# PROBLEM DETAILS
Run through the records and show each line that includes the string "capsule".
DATA EXTRACT START
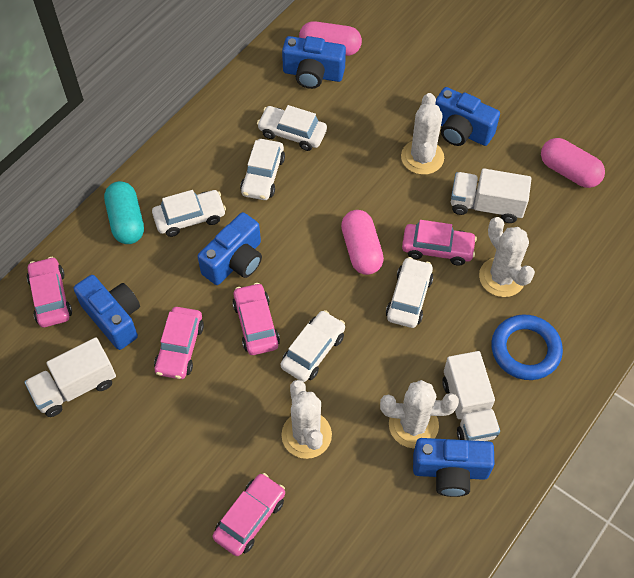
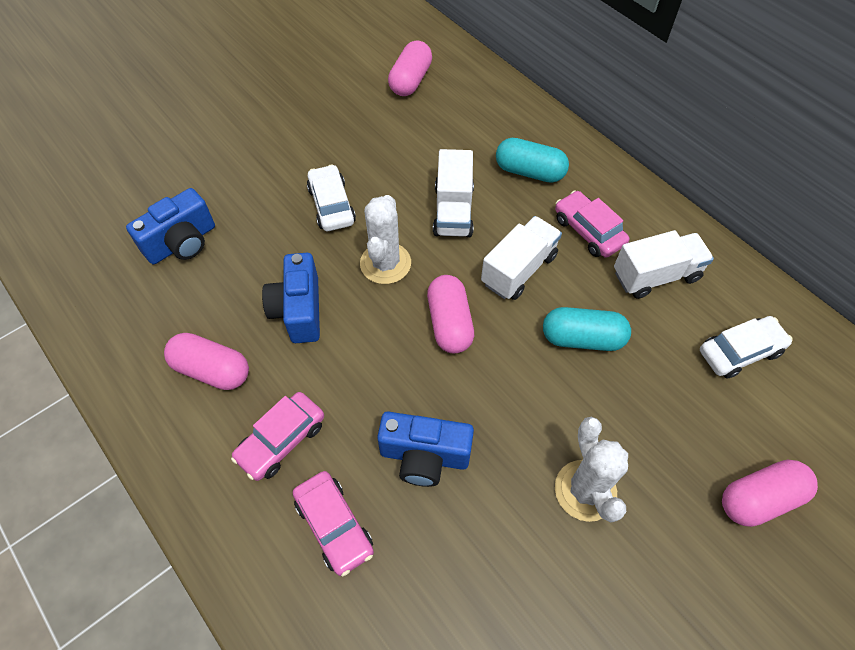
blue camera: 5 -> 3
blue ring: 1 -> 0
pink capsule: 3 -> 4
pink car: 5 -> 3
turquoise capsule: 1 -> 2
white cactus: 4 -> 2
white car: 5 -> 2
DATA EXTRACT END
# OUTPUT FOR THIS TASK
pink capsule: 3 -> 4
turquoise capsule: 1 -> 2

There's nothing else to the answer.